*** Begin section ***
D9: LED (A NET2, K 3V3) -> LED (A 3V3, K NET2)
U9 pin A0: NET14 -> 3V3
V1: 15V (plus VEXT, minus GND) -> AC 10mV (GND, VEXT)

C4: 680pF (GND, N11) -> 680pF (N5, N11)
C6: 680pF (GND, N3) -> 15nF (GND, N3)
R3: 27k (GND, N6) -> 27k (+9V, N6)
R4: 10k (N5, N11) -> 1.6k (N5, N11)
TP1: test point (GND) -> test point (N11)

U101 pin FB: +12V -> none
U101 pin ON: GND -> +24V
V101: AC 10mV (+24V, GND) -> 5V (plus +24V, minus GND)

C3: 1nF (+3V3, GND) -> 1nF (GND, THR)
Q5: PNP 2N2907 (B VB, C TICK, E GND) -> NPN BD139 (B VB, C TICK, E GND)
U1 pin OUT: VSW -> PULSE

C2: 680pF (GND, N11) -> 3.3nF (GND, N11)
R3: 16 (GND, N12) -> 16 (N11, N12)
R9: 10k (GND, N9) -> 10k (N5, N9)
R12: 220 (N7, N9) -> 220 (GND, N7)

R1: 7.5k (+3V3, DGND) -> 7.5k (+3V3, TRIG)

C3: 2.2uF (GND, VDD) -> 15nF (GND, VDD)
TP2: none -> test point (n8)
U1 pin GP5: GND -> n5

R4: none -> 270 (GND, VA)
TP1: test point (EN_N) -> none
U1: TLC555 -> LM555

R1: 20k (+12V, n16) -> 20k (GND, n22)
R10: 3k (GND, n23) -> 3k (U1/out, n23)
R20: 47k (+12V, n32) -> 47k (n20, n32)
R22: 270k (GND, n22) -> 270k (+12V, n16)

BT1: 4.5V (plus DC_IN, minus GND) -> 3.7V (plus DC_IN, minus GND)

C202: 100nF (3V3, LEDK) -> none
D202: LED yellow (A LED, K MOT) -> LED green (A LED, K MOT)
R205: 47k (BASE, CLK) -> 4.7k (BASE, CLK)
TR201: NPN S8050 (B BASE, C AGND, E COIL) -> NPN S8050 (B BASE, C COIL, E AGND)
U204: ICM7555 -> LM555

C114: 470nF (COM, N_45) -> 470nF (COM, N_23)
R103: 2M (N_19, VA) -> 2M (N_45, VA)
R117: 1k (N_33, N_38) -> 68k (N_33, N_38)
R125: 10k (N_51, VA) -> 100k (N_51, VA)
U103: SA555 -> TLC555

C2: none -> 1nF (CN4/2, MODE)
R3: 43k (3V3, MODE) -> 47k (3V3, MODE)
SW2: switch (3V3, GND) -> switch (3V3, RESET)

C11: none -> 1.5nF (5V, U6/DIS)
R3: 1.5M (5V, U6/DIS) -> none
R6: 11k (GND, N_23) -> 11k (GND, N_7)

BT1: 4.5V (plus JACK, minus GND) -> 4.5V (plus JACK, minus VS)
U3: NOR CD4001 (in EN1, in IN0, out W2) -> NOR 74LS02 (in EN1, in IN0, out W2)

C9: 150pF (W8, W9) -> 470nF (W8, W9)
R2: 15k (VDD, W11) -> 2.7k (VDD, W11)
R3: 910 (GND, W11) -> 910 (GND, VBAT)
*** End section ***
» YOUR OBJECTIVE
Scan the entries above for the line containing "V1: 15V (plus", and copy it and all lines after it exactly, down to and including the line containing "R12: 220 (N7, N9) -> 220 (GND, N7)".

» PROBLEM SOLUTION
V1: 15V (plus VEXT, minus GND) -> AC 10mV (GND, VEXT)

C4: 680pF (GND, N11) -> 680pF (N5, N11)
C6: 680pF (GND, N3) -> 15nF (GND, N3)
R3: 27k (GND, N6) -> 27k (+9V, N6)
R4: 10k (N5, N11) -> 1.6k (N5, N11)
TP1: test point (GND) -> test point (N11)

U101 pin FB: +12V -> none
U101 pin ON: GND -> +24V
V101: AC 10mV (+24V, GND) -> 5V (plus +24V, minus GND)

C3: 1nF (+3V3, GND) -> 1nF (GND, THR)
Q5: PNP 2N2907 (B VB, C TICK, E GND) -> NPN BD139 (B VB, C TICK, E GND)
U1 pin OUT: VSW -> PULSE

C2: 680pF (GND, N11) -> 3.3nF (GND, N11)
R3: 16 (GND, N12) -> 16 (N11, N12)
R9: 10k (GND, N9) -> 10k (N5, N9)
R12: 220 (N7, N9) -> 220 (GND, N7)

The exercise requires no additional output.